Input data:

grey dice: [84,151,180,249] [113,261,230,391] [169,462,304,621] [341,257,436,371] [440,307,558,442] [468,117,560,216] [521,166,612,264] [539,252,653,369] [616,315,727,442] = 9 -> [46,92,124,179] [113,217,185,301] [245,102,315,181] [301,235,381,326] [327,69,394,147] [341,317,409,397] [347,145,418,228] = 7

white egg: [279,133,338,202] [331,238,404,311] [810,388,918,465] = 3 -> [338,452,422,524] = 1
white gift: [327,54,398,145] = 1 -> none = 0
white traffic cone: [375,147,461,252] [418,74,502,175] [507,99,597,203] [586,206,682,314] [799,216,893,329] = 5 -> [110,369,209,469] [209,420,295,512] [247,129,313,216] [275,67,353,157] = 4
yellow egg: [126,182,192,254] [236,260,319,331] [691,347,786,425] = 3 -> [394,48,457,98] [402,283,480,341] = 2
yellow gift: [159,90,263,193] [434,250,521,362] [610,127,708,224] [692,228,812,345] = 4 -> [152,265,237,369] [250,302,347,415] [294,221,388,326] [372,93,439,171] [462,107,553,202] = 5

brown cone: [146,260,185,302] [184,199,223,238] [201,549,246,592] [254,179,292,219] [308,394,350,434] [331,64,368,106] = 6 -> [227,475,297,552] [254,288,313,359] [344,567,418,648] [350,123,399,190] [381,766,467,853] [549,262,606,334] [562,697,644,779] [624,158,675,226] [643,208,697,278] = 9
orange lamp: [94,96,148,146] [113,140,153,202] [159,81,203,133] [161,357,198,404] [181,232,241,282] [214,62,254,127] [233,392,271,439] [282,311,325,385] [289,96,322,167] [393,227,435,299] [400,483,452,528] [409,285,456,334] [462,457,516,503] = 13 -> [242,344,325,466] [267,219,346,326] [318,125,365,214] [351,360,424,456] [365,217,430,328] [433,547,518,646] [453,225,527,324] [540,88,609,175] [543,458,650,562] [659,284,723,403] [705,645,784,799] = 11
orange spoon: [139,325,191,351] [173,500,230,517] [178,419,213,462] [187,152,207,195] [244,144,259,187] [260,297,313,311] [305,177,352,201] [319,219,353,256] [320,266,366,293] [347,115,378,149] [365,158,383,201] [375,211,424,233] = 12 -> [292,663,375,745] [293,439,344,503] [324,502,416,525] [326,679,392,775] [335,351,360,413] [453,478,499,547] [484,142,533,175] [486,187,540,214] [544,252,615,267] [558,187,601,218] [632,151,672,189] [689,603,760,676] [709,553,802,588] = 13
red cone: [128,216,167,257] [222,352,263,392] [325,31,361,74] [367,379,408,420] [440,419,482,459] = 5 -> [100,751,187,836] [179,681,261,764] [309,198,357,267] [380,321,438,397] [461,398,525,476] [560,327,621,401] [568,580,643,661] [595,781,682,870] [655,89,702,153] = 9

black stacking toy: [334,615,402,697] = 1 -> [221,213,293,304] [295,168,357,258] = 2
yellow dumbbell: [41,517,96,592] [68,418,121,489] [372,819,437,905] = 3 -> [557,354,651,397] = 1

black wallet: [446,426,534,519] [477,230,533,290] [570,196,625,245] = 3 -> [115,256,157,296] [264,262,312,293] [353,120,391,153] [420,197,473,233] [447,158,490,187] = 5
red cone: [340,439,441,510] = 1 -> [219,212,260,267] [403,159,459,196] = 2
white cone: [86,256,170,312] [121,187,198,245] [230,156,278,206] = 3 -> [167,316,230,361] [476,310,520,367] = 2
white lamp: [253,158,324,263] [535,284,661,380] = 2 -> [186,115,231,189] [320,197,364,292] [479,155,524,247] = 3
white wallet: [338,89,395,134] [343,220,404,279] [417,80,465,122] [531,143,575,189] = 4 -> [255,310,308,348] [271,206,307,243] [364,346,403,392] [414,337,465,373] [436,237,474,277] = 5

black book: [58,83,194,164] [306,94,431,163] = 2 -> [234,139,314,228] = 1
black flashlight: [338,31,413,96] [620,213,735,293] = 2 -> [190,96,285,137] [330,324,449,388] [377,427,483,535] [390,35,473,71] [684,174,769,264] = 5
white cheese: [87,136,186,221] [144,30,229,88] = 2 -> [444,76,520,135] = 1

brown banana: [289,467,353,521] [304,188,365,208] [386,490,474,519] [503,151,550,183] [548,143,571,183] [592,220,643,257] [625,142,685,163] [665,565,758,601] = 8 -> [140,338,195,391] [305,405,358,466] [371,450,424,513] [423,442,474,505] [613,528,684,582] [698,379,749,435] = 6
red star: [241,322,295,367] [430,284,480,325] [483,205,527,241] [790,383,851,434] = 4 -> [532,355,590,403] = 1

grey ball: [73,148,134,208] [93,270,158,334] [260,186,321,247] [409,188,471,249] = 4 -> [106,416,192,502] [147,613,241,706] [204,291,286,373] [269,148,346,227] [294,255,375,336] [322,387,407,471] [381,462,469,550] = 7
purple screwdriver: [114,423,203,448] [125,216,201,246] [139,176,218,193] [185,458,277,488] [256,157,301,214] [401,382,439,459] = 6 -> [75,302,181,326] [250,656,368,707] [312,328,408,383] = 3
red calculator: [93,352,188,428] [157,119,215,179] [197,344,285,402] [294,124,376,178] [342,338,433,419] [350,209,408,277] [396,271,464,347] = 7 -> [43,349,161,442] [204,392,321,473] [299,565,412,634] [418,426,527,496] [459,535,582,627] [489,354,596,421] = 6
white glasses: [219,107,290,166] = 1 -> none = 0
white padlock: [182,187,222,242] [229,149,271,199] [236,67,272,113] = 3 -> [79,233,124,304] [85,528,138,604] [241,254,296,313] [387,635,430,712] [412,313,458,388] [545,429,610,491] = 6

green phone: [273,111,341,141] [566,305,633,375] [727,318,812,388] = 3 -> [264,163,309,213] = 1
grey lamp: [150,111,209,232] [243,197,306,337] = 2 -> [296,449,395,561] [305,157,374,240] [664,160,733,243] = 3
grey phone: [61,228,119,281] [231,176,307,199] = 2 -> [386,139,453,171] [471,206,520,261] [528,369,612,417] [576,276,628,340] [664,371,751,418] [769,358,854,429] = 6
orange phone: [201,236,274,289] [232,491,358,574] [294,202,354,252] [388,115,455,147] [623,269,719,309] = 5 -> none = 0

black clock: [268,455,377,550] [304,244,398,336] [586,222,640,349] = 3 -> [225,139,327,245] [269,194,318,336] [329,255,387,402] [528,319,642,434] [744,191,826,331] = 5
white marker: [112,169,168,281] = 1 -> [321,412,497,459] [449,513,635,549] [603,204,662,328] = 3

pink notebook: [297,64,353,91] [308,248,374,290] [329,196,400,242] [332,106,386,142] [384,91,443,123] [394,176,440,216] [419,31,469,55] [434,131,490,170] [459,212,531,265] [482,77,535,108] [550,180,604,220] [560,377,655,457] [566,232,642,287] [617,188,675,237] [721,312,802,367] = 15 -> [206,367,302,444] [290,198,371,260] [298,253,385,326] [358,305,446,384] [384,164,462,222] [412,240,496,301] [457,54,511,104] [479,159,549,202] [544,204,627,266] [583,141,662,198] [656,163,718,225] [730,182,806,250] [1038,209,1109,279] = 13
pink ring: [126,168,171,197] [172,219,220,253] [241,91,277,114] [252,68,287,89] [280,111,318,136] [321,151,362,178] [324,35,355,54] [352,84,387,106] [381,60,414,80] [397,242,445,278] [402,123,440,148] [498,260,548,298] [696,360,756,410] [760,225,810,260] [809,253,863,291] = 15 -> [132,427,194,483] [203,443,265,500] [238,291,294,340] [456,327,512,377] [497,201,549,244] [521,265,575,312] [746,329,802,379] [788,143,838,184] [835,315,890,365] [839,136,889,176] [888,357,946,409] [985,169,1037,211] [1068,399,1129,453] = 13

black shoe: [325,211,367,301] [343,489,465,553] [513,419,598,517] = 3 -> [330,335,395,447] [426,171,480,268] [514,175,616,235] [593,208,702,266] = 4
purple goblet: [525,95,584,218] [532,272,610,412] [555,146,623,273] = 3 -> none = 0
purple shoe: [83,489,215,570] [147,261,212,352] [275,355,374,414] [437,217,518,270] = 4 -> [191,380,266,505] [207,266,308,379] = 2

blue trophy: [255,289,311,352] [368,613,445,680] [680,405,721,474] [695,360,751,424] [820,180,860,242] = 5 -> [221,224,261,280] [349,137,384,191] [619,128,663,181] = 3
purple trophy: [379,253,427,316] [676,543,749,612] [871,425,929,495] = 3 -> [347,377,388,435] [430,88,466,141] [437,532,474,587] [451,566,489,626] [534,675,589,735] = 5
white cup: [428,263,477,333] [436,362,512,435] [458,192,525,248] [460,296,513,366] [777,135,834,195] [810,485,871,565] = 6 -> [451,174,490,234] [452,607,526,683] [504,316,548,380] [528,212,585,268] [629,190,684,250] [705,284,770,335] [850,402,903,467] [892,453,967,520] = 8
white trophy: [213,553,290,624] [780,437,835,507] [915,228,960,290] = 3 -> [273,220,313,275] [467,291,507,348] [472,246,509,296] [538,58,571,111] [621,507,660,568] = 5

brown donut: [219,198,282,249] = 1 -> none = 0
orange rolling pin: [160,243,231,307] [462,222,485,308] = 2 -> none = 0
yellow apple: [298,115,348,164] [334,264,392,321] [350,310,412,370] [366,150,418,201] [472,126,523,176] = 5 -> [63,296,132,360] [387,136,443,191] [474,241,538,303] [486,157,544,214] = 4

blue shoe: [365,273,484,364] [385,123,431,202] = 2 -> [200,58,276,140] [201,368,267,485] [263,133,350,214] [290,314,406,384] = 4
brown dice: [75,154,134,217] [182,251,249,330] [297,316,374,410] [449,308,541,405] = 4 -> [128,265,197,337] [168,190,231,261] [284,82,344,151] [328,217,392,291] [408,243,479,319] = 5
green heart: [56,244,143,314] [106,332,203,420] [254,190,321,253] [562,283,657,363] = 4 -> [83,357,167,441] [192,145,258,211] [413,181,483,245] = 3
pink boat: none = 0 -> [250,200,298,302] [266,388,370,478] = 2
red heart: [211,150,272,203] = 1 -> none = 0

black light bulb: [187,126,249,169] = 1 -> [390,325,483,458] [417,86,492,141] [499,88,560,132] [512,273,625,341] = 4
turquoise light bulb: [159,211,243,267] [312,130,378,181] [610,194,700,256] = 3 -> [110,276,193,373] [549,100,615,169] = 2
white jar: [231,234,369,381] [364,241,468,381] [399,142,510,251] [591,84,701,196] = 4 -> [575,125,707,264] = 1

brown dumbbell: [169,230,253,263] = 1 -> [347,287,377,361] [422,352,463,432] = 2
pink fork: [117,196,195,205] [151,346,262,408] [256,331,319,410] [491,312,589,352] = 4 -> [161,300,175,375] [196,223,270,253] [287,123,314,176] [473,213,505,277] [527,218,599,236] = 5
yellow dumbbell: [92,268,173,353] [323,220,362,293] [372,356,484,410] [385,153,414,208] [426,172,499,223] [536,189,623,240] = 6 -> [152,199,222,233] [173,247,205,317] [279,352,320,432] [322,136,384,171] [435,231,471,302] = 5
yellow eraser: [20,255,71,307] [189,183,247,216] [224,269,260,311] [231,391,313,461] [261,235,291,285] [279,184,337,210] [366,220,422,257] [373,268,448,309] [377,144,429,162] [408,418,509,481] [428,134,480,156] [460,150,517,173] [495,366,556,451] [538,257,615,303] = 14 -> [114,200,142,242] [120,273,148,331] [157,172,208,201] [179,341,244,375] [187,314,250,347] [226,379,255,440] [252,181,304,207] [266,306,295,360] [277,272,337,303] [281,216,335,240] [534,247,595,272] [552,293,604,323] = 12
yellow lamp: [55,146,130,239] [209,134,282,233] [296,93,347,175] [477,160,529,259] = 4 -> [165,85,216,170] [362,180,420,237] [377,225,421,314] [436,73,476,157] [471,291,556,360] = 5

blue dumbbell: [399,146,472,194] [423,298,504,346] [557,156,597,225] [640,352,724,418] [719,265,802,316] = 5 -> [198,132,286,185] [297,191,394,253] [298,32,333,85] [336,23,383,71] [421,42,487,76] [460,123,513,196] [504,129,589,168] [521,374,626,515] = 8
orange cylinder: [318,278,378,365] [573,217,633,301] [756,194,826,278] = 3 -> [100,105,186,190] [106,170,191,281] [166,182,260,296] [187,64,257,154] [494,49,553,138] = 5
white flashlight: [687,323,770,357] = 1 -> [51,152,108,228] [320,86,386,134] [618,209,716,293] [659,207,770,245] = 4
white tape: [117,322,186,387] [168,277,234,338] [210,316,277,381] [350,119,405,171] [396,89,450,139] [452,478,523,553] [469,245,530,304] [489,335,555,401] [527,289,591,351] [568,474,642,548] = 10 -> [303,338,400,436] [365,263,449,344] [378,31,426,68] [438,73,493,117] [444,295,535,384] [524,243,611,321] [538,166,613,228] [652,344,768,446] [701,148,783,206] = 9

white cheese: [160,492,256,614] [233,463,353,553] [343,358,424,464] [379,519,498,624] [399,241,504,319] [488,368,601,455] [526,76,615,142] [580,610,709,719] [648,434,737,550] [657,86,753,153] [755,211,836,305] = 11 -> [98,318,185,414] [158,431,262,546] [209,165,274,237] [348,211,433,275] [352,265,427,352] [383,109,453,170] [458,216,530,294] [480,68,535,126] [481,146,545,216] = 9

Problem to work on: From the data above, return every line from the line that has "red cone: [340,439,441,510]" up to and including the line that has "black book: [58,83,194,164]", exactly.

Written response:
red cone: [340,439,441,510] = 1 -> [219,212,260,267] [403,159,459,196] = 2
white cone: [86,256,170,312] [121,187,198,245] [230,156,278,206] = 3 -> [167,316,230,361] [476,310,520,367] = 2
white lamp: [253,158,324,263] [535,284,661,380] = 2 -> [186,115,231,189] [320,197,364,292] [479,155,524,247] = 3
white wallet: [338,89,395,134] [343,220,404,279] [417,80,465,122] [531,143,575,189] = 4 -> [255,310,308,348] [271,206,307,243] [364,346,403,392] [414,337,465,373] [436,237,474,277] = 5

black book: [58,83,194,164] [306,94,431,163] = 2 -> [234,139,314,228] = 1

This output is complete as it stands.